WHAT THIS TASK INVOLVES:
Return exactly the lines below, starting with the one that has "black teapot: 4 -> 1" and going on through the one that has "brown banana: 0 -> 2".
SUPPLIED RECORDS START
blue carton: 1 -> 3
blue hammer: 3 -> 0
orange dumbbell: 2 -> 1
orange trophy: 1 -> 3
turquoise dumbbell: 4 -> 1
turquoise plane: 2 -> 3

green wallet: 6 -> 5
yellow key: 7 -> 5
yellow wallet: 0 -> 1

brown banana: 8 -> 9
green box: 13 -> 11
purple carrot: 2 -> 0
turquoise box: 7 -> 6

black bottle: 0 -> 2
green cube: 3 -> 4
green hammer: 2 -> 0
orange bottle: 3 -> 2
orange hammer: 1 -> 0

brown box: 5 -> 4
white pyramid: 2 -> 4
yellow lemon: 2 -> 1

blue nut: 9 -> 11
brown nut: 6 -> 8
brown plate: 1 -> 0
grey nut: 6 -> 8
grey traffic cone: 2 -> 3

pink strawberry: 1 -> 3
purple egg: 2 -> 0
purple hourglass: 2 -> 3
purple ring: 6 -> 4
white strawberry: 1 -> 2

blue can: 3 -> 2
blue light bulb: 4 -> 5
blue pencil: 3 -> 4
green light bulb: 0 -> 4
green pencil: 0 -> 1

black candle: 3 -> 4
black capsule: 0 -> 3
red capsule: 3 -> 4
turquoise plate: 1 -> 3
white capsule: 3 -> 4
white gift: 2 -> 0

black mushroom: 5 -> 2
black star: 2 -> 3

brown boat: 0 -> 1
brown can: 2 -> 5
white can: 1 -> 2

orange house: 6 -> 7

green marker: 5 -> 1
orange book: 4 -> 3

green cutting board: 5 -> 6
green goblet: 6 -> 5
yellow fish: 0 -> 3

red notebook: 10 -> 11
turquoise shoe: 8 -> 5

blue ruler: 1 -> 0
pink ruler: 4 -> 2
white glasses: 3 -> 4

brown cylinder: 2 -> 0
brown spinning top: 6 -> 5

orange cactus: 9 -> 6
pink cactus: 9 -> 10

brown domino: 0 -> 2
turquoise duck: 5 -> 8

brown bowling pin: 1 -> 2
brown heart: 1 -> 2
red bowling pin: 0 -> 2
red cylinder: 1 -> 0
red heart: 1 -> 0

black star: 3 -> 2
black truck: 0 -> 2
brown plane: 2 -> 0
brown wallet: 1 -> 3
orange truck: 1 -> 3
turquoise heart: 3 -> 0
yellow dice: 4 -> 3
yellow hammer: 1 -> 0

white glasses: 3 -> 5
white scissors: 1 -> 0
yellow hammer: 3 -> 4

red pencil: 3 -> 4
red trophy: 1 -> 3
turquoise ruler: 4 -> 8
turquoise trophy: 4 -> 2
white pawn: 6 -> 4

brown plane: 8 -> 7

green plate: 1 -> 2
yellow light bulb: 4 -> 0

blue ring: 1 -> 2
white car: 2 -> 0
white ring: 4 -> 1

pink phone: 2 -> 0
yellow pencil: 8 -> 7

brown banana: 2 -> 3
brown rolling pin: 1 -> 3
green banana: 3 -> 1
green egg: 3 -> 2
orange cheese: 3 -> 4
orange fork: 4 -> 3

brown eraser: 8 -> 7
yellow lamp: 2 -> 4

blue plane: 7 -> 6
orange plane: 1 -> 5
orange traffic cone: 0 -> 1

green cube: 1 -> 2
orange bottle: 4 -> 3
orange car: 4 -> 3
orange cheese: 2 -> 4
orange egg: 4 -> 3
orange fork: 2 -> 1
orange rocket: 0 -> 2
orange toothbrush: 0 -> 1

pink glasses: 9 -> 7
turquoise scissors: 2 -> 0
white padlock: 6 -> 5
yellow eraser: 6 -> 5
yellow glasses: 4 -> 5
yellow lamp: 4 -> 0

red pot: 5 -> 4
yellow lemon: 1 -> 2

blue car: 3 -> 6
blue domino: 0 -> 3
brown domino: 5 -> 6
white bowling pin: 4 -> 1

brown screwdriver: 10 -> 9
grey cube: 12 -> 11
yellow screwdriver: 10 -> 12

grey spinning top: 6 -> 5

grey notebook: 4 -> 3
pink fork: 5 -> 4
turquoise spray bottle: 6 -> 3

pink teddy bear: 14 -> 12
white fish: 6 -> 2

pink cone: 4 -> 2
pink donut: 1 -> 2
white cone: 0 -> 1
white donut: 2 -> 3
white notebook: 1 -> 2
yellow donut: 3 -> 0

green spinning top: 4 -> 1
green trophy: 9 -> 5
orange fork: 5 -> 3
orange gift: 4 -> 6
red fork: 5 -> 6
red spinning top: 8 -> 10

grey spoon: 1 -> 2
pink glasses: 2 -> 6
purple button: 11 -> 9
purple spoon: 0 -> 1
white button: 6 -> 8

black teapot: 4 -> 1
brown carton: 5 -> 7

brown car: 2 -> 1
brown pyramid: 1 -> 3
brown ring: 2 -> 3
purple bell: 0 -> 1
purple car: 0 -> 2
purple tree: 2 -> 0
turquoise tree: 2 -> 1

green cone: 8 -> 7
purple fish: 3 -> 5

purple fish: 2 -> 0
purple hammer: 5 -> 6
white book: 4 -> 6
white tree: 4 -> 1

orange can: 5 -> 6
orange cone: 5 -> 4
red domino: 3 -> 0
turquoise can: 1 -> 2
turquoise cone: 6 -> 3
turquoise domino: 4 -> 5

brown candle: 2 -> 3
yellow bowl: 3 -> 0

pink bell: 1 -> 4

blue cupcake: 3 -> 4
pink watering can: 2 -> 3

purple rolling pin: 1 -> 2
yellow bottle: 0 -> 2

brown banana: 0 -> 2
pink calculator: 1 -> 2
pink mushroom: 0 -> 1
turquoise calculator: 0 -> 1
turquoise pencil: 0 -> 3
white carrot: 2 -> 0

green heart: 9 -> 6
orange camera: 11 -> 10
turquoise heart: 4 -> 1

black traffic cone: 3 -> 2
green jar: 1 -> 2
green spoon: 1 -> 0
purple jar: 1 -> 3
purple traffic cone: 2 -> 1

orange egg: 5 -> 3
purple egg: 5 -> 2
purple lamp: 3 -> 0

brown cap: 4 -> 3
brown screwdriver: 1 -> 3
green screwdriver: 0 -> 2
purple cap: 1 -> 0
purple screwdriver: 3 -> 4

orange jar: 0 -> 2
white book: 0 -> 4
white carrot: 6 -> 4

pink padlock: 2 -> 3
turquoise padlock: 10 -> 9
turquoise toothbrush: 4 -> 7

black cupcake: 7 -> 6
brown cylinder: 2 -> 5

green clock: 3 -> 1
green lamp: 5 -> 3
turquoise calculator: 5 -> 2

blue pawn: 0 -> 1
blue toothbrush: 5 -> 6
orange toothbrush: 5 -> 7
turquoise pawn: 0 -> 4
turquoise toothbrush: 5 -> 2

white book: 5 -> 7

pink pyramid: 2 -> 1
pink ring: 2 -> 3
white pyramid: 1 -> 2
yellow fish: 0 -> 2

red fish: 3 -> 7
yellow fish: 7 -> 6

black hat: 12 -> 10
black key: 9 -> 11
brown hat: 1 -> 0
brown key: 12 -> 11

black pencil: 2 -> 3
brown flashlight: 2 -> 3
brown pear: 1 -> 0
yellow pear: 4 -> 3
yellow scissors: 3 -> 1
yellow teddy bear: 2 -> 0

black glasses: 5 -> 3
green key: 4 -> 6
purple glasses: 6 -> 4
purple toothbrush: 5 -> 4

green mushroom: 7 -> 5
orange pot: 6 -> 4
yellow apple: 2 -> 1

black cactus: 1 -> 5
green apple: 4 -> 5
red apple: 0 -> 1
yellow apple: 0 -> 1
SUPPLIED RECORDS END
ANSWER FOR THIS EXERCISE:
black teapot: 4 -> 1
brown carton: 5 -> 7

brown car: 2 -> 1
brown pyramid: 1 -> 3
brown ring: 2 -> 3
purple bell: 0 -> 1
purple car: 0 -> 2
purple tree: 2 -> 0
turquoise tree: 2 -> 1

green cone: 8 -> 7
purple fish: 3 -> 5

purple fish: 2 -> 0
purple hammer: 5 -> 6
white book: 4 -> 6
white tree: 4 -> 1

orange can: 5 -> 6
orange cone: 5 -> 4
red domino: 3 -> 0
turquoise can: 1 -> 2
turquoise cone: 6 -> 3
turquoise domino: 4 -> 5

brown candle: 2 -> 3
yellow bowl: 3 -> 0

pink bell: 1 -> 4

blue cupcake: 3 -> 4
pink watering can: 2 -> 3

purple rolling pin: 1 -> 2
yellow bottle: 0 -> 2

brown banana: 0 -> 2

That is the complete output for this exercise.